■ ABOUT THIS TASK ■
Lines from the one containing "D2: schottky (A" to the end of the data below are to be restated exactly, with both ends included and nothing else.

────────────────────

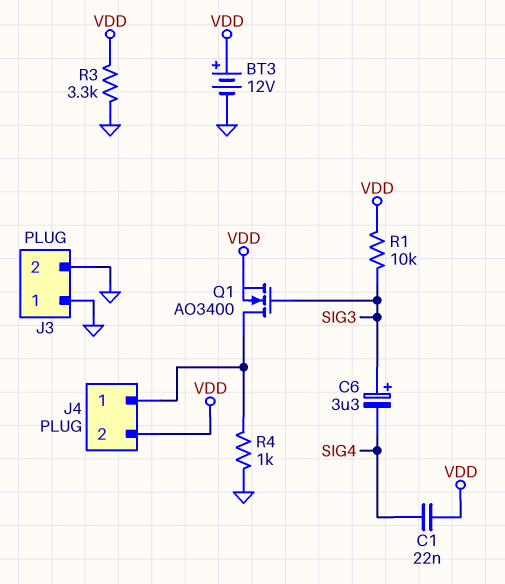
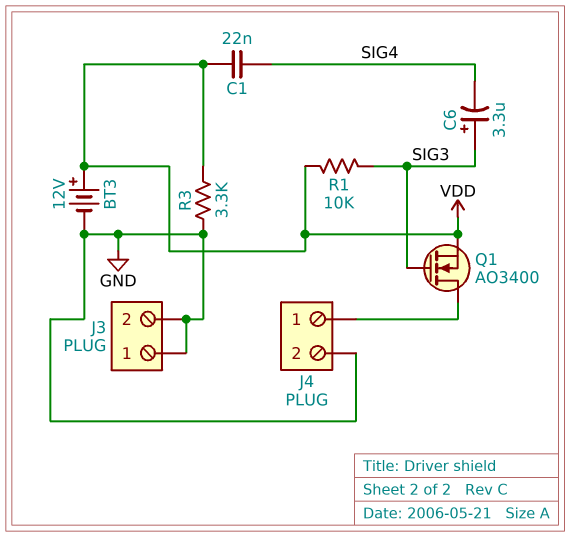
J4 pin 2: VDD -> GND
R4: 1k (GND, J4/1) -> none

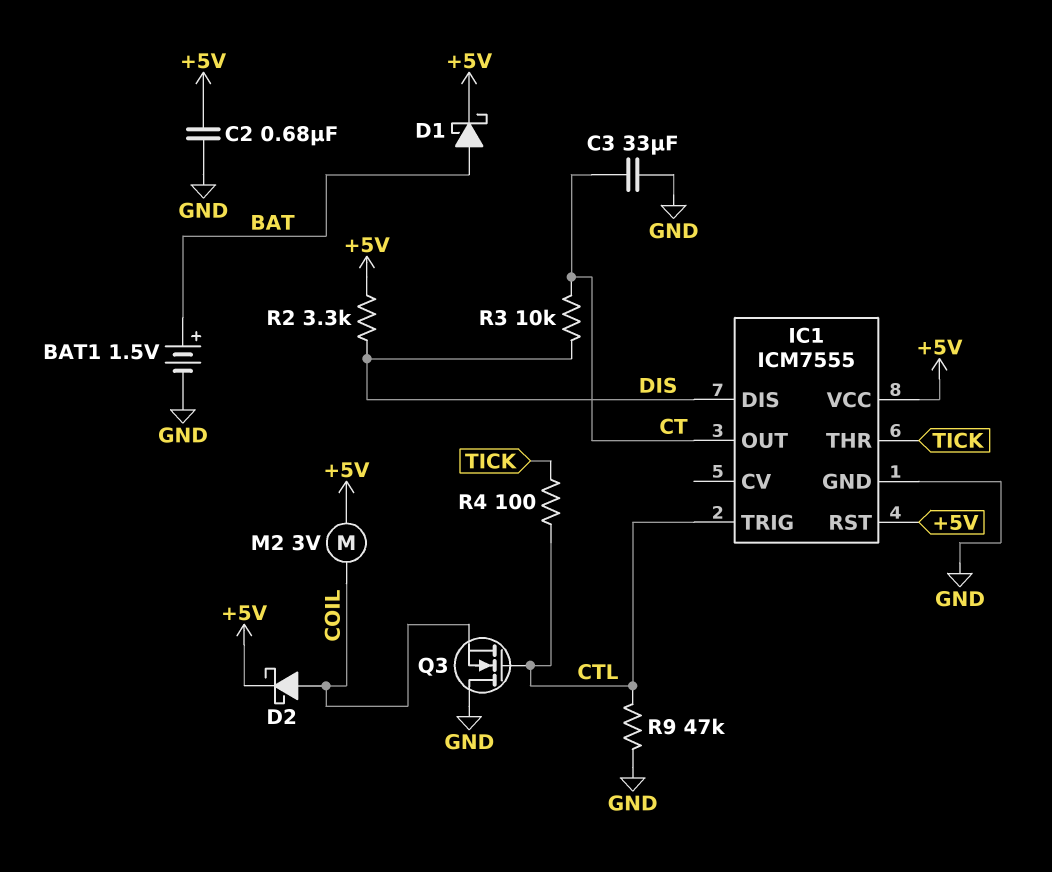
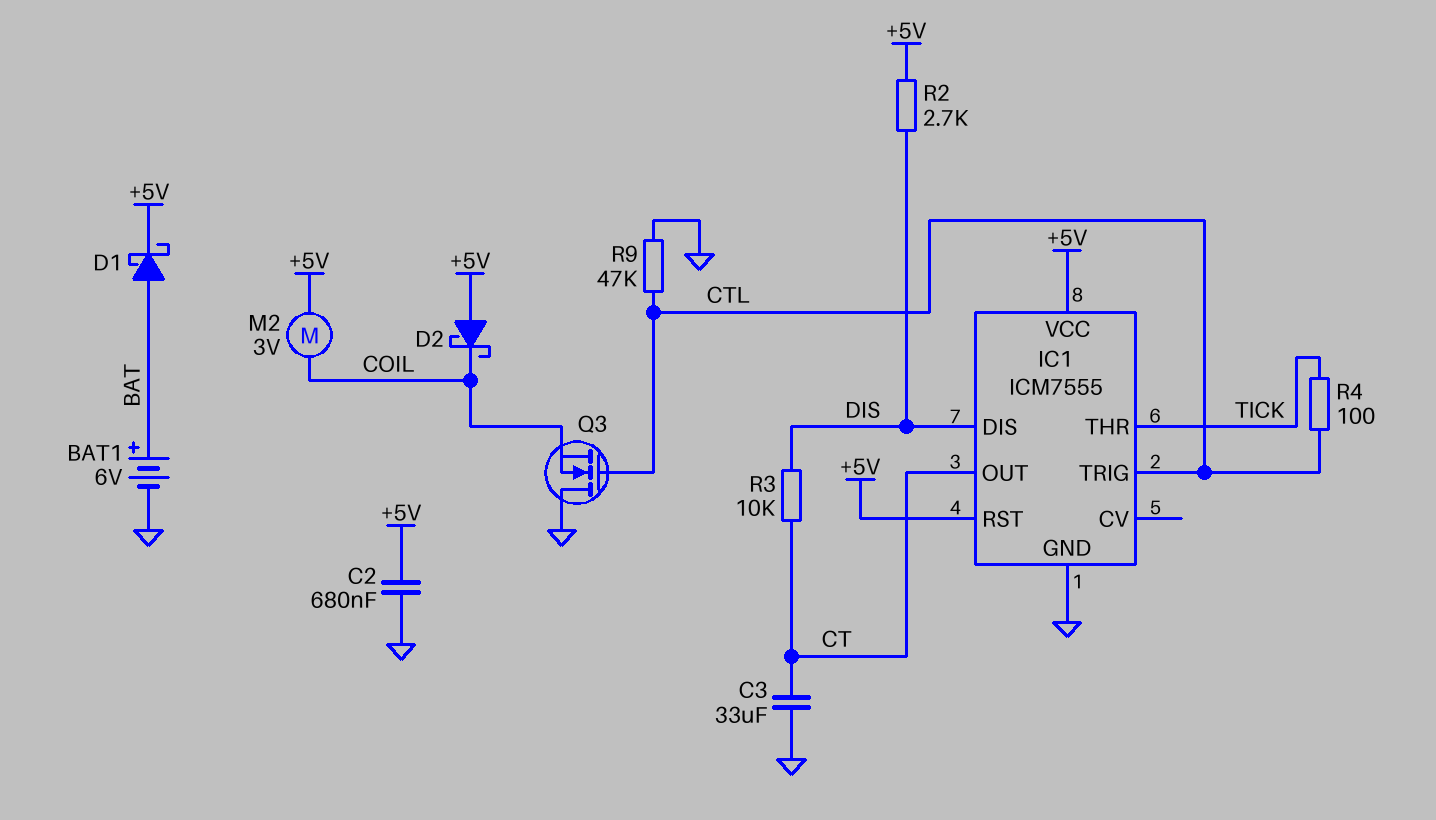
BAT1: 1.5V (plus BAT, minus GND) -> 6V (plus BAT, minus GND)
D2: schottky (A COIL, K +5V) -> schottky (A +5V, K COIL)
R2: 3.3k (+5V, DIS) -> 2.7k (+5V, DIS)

────────────────────

■ SOLUTION TO THIS TASK ■
D2: schottky (A COIL, K +5V) -> schottky (A +5V, K COIL)
R2: 3.3k (+5V, DIS) -> 2.7k (+5V, DIS)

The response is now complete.